Goal of the exercise
Type out the listing below exactly. Pictures stay out of it.

*** Data segment ***

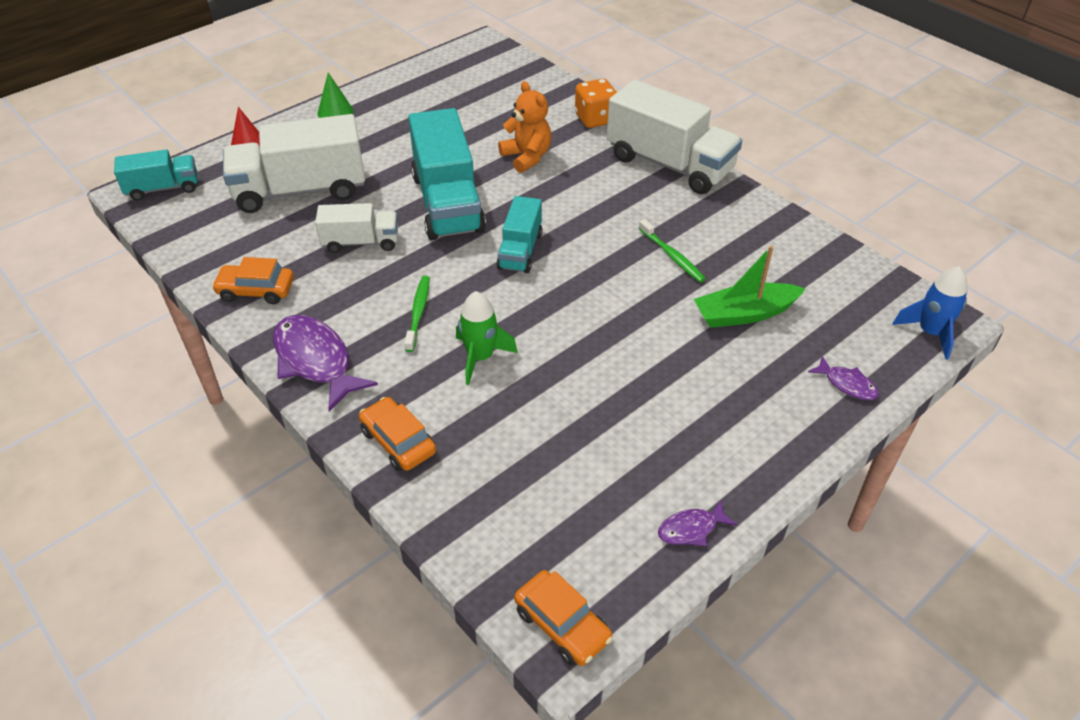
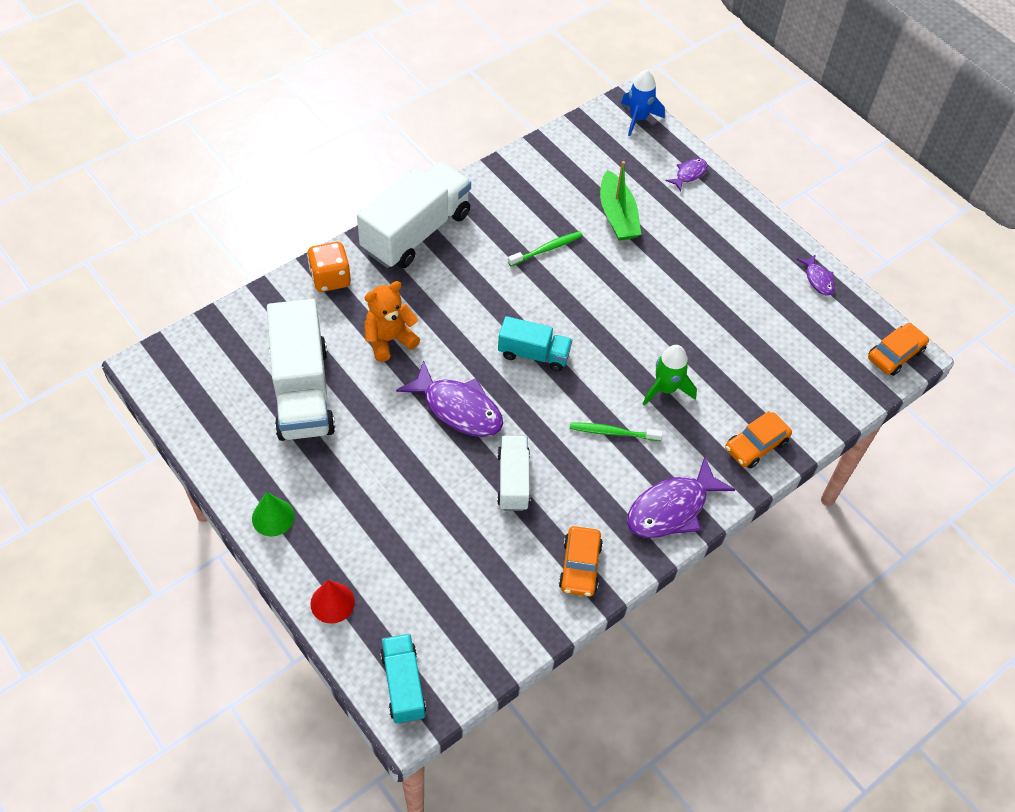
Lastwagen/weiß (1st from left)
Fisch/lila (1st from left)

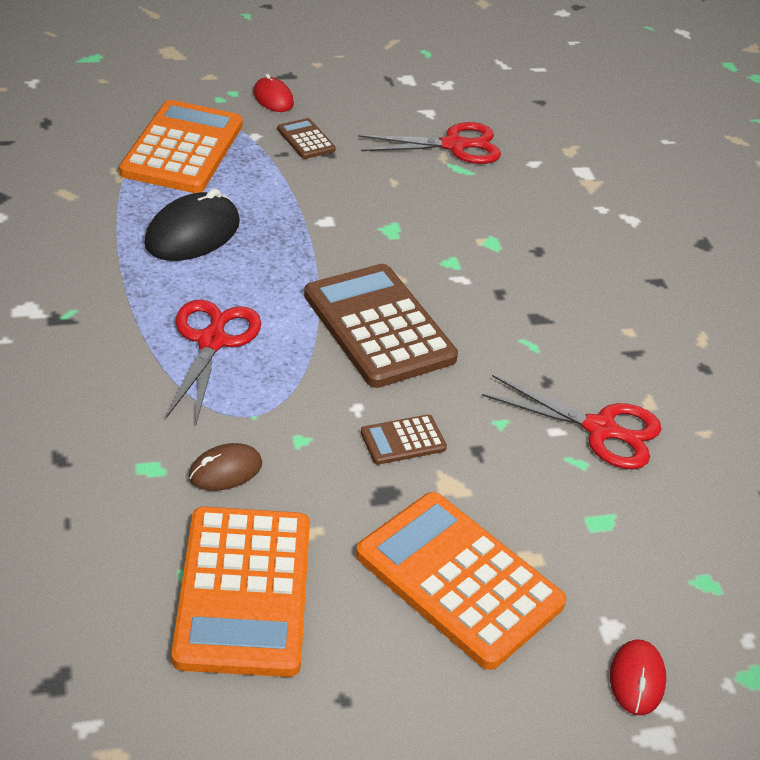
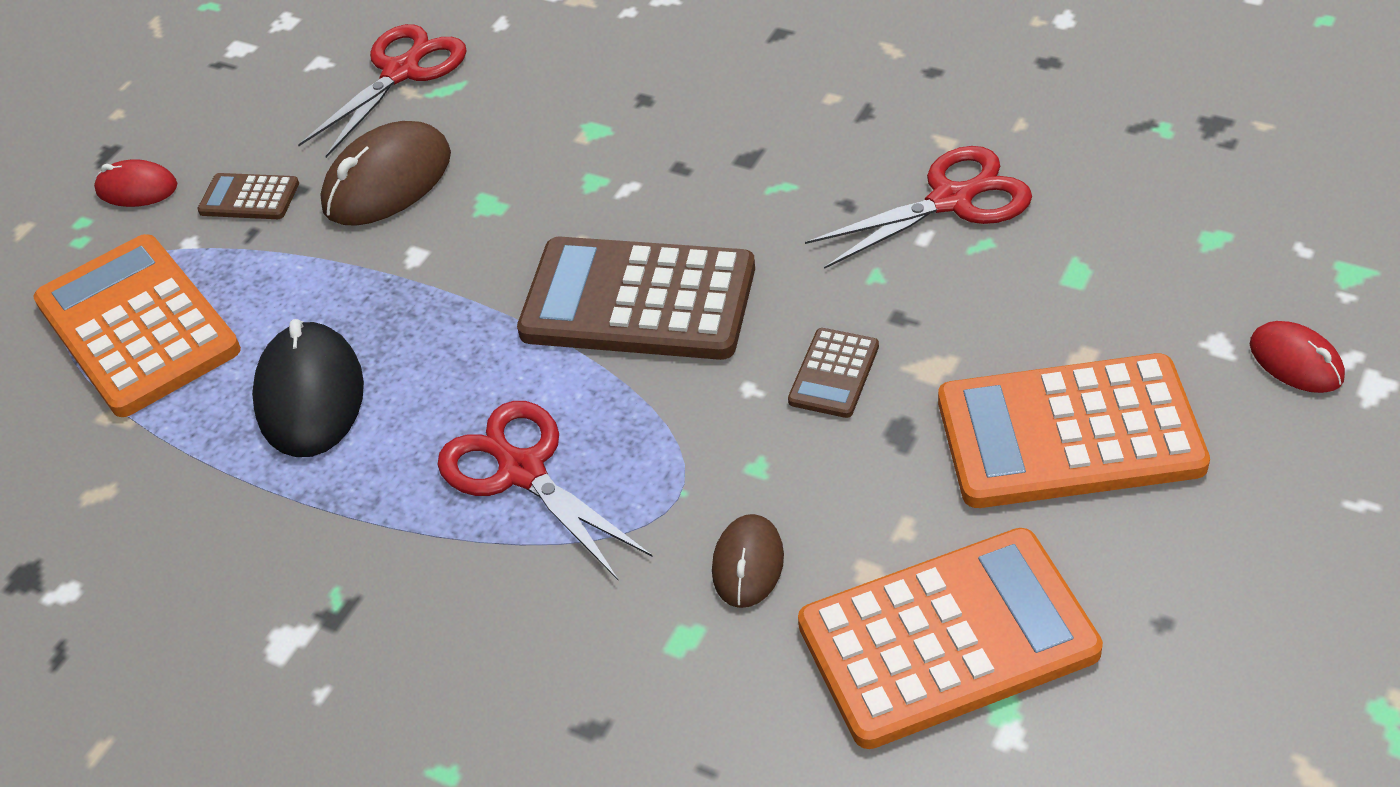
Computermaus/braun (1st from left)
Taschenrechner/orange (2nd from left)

***

Answer space
Lastwagen/weiß (1st from left)
Fisch/lila (1st from left)

Computermaus/braun (1st from left)
Taschenrechner/orange (2nd from left)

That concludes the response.